**Edit difference data**
▼▼▼
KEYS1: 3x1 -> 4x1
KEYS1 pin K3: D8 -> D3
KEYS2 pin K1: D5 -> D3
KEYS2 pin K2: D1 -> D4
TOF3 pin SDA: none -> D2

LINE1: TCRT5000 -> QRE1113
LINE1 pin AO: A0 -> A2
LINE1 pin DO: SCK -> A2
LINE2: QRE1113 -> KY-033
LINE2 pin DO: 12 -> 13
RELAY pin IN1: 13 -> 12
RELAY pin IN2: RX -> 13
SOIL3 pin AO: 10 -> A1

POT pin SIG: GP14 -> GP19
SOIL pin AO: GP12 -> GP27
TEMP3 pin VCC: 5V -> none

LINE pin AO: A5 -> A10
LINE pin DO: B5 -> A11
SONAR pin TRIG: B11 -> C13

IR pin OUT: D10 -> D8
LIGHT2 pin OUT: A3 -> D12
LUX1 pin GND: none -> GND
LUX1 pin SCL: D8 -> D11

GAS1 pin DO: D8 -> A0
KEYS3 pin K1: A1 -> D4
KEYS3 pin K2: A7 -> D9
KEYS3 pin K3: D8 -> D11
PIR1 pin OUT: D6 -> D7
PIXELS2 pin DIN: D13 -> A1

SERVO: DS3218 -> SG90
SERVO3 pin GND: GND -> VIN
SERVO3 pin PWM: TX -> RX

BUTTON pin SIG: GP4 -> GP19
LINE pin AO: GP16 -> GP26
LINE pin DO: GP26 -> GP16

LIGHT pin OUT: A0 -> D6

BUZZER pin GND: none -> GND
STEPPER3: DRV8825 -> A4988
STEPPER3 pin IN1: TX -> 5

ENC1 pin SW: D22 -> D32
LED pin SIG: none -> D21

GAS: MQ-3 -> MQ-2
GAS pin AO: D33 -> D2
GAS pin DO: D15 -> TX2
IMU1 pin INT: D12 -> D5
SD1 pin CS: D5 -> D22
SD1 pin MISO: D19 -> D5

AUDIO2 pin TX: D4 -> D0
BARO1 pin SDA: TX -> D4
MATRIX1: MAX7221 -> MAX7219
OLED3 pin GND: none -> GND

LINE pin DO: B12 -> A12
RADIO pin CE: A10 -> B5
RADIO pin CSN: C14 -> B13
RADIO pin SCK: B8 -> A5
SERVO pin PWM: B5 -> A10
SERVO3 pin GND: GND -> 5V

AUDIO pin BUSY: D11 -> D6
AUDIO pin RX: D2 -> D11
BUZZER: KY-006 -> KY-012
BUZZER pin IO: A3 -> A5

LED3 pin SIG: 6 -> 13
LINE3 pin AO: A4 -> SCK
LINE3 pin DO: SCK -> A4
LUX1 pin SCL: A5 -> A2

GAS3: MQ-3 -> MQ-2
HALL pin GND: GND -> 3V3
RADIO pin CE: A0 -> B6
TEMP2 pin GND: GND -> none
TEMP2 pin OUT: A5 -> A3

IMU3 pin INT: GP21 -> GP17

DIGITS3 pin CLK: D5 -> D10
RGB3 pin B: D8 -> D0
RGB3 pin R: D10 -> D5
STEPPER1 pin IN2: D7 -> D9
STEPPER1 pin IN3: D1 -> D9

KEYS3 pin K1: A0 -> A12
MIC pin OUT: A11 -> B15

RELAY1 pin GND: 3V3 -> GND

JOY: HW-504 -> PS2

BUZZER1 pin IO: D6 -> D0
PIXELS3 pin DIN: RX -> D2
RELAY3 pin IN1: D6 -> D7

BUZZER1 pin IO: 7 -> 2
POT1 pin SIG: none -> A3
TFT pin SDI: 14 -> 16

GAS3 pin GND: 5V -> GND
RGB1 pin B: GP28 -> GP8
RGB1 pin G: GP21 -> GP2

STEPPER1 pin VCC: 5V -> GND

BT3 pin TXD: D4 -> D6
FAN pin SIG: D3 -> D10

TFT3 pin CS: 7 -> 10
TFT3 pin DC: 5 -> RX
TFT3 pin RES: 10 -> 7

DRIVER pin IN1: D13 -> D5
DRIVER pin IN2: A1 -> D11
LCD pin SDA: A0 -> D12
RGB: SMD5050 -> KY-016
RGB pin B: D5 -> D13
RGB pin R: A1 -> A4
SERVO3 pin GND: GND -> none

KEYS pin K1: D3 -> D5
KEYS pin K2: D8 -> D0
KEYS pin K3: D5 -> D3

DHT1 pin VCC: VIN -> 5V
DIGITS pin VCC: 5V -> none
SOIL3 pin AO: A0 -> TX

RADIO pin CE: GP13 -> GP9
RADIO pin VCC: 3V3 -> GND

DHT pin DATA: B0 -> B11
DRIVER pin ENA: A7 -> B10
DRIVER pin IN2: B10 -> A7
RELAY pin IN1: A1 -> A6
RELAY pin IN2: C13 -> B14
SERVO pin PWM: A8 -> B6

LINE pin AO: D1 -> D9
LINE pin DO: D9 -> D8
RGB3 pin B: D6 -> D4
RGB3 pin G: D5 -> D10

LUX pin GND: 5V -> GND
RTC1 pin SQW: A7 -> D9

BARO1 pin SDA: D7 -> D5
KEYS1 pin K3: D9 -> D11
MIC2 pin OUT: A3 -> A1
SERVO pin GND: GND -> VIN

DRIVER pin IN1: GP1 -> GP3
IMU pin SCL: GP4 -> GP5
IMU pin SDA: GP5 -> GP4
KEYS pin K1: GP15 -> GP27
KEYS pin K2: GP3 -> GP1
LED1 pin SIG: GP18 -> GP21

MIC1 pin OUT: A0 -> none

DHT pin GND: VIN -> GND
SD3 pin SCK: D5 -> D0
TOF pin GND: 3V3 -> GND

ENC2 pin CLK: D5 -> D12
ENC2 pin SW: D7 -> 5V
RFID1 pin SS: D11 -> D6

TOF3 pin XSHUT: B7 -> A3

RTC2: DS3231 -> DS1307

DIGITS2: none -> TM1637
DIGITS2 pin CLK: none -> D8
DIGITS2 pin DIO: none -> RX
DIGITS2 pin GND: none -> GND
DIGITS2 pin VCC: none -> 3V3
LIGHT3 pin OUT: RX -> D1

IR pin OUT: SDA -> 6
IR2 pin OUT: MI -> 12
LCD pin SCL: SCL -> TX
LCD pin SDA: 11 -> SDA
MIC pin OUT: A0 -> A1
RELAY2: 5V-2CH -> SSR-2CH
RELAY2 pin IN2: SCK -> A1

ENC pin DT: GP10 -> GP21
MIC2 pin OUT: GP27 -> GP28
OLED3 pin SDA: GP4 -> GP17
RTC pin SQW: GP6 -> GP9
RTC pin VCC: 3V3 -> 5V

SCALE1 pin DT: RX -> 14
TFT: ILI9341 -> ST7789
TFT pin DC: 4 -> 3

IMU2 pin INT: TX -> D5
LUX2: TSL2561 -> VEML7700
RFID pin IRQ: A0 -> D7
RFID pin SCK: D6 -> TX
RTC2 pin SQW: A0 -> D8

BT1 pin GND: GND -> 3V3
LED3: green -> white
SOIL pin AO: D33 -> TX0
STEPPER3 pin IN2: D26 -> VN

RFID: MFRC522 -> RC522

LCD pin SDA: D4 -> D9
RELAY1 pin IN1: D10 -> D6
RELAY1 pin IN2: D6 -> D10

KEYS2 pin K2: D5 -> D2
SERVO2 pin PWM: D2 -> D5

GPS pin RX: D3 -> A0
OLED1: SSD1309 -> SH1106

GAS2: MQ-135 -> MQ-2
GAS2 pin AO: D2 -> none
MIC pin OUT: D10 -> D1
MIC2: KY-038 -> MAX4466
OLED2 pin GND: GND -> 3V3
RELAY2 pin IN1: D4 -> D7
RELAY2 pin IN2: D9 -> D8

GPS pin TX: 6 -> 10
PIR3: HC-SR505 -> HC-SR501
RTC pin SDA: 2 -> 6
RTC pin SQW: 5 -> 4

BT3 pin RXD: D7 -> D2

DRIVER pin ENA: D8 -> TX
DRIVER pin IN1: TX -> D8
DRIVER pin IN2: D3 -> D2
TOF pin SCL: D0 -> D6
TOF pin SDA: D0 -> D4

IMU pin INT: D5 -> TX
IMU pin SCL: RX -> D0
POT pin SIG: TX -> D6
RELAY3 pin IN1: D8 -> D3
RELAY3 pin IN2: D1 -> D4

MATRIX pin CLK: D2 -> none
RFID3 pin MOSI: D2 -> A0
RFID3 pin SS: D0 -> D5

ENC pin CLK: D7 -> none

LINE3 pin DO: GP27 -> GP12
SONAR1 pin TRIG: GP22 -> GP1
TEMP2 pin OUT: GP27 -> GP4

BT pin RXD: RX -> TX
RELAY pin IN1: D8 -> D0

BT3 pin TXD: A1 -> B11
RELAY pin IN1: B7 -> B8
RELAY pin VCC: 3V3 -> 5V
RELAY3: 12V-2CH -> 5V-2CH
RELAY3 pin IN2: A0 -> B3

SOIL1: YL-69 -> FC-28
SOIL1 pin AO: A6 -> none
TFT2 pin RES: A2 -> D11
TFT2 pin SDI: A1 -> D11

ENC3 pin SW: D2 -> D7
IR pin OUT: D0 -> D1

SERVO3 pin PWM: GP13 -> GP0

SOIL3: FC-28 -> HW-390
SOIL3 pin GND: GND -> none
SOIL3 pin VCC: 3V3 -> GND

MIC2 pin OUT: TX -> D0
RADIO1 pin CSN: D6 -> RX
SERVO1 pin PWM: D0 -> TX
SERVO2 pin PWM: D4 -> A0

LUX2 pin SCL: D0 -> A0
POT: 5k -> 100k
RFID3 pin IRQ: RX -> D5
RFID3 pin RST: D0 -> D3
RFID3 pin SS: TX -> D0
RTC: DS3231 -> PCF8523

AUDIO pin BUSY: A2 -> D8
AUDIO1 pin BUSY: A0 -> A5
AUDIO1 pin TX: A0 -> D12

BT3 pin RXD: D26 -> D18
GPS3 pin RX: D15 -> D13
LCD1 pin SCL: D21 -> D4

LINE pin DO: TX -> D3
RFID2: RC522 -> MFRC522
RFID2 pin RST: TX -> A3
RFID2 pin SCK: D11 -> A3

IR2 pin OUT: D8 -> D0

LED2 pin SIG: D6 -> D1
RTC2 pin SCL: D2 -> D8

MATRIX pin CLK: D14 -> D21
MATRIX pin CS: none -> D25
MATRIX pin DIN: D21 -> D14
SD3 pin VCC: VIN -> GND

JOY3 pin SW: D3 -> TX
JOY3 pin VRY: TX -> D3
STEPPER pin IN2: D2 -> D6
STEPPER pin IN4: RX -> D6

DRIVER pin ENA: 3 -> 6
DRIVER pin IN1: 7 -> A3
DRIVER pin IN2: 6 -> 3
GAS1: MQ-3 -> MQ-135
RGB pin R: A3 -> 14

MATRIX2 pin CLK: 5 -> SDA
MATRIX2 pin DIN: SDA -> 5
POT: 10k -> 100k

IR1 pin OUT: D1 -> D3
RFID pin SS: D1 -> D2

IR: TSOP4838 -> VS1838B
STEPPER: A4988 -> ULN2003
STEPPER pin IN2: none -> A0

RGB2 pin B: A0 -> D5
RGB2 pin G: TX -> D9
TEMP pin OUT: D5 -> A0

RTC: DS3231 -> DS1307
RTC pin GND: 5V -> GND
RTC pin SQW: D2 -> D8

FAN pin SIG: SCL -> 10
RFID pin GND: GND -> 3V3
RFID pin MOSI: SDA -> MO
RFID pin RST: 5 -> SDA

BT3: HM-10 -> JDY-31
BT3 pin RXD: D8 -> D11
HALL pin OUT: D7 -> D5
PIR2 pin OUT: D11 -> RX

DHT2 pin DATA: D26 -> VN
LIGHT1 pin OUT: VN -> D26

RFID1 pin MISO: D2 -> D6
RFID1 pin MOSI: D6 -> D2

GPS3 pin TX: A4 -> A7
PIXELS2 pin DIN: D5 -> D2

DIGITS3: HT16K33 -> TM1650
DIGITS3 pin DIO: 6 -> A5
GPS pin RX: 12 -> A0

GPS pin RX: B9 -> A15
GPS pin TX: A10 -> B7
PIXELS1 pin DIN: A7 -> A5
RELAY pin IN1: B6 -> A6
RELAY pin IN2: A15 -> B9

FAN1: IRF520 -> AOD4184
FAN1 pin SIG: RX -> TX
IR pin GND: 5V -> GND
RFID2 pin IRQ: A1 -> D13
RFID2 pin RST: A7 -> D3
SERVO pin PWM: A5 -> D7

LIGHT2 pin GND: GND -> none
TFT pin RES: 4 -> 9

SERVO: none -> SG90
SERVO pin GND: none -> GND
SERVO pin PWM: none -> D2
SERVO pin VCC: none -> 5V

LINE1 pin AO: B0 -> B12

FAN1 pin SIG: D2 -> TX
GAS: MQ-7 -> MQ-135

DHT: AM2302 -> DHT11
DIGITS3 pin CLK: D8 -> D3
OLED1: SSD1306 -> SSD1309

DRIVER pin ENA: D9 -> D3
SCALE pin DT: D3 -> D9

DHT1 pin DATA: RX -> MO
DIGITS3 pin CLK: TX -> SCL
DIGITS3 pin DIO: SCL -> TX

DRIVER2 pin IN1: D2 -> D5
▲▲▲
**EXERCISE**
One stretch of the lines above is wanted, from the line that contains "AUDIO pin BUSY: A2 -> D8" through the line that contains "IR2 pin OUT: D8 -> D0". Output it exactly.

**REPLY TO THE EXERCISE**
AUDIO pin BUSY: A2 -> D8
AUDIO1 pin BUSY: A0 -> A5
AUDIO1 pin TX: A0 -> D12

BT3 pin RXD: D26 -> D18
GPS3 pin RX: D15 -> D13
LCD1 pin SCL: D21 -> D4

LINE pin DO: TX -> D3
RFID2: RC522 -> MFRC522
RFID2 pin RST: TX -> A3
RFID2 pin SCK: D11 -> A3

IR2 pin OUT: D8 -> D0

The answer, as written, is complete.